» **Problem requirements**
Please give back exactly the line with "U3: LM324 -> NE5532" and each line after it through the end of the material, leaving out the pictures.

» **Input data**

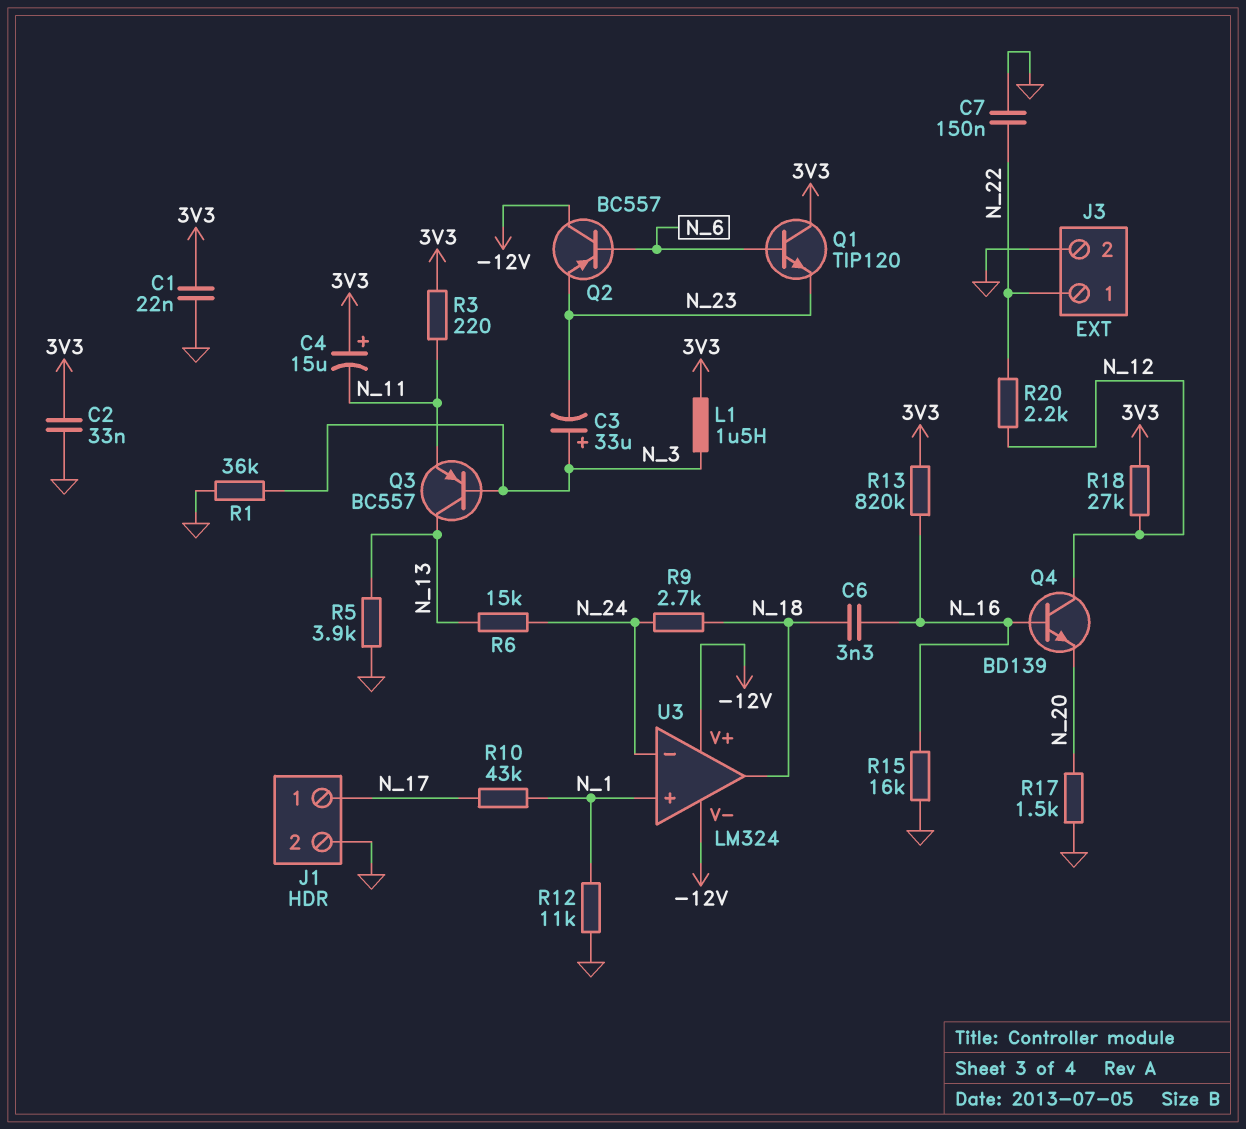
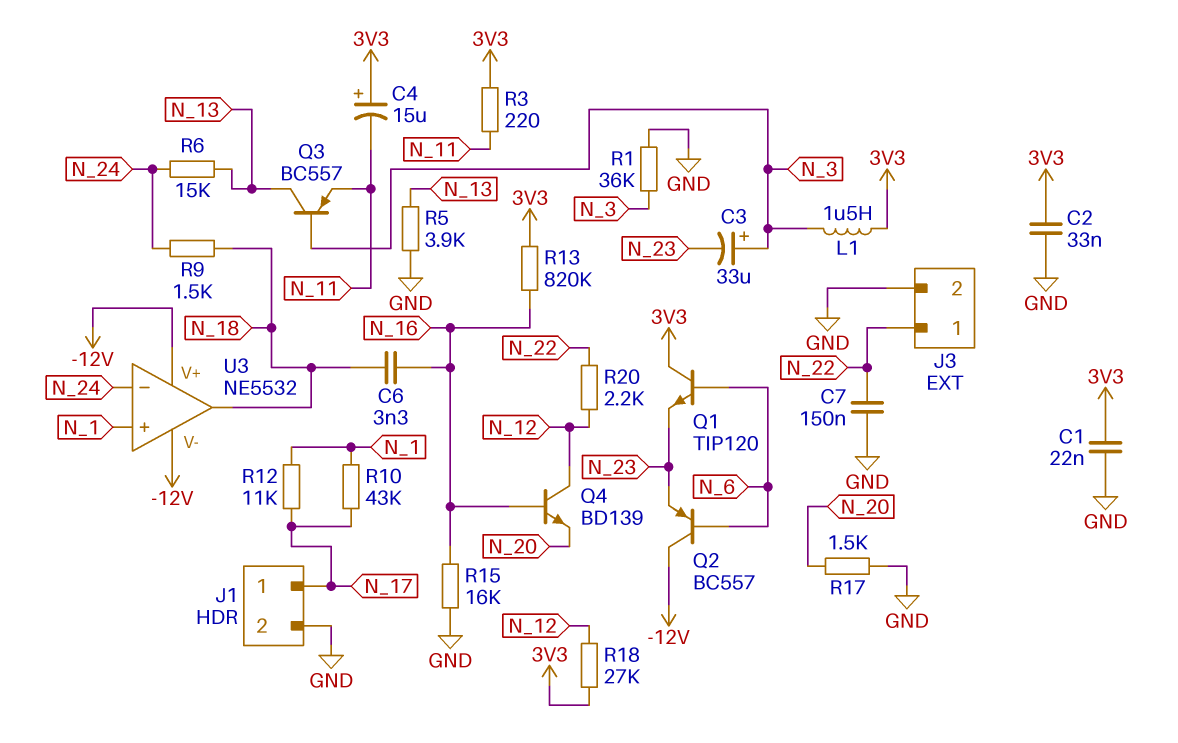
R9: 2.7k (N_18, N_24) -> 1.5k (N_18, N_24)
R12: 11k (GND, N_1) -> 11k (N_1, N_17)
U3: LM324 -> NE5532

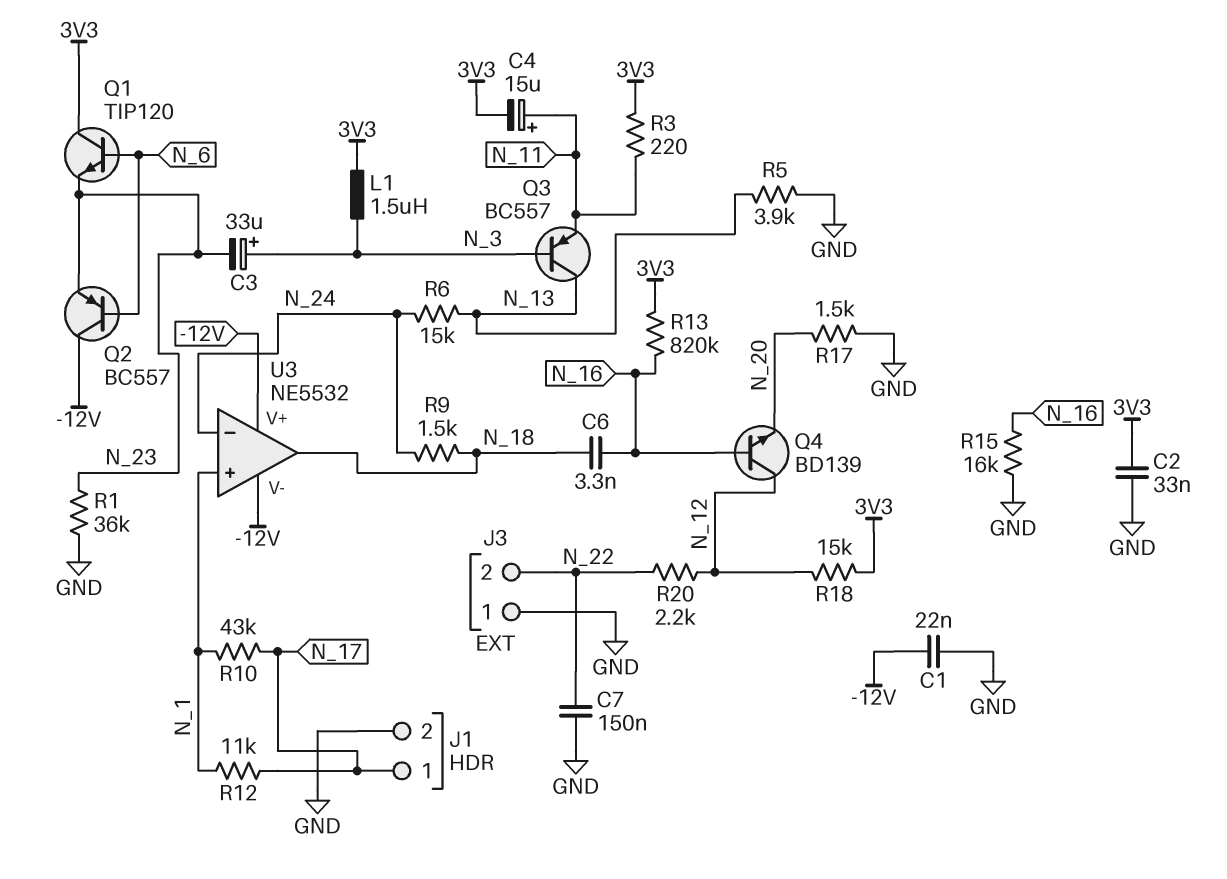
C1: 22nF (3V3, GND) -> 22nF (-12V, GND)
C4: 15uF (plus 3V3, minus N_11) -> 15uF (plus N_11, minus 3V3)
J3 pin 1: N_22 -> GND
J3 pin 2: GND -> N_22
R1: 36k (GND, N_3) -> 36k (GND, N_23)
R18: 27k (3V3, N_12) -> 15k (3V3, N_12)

» **Task answer**
U3: LM324 -> NE5532

C1: 22nF (3V3, GND) -> 22nF (-12V, GND)
C4: 15uF (plus 3V3, minus N_11) -> 15uF (plus N_11, minus 3V3)
J3 pin 1: N_22 -> GND
J3 pin 2: GND -> N_22
R1: 36k (GND, N_3) -> 36k (GND, N_23)
R18: 27k (3V3, N_12) -> 15k (3V3, N_12)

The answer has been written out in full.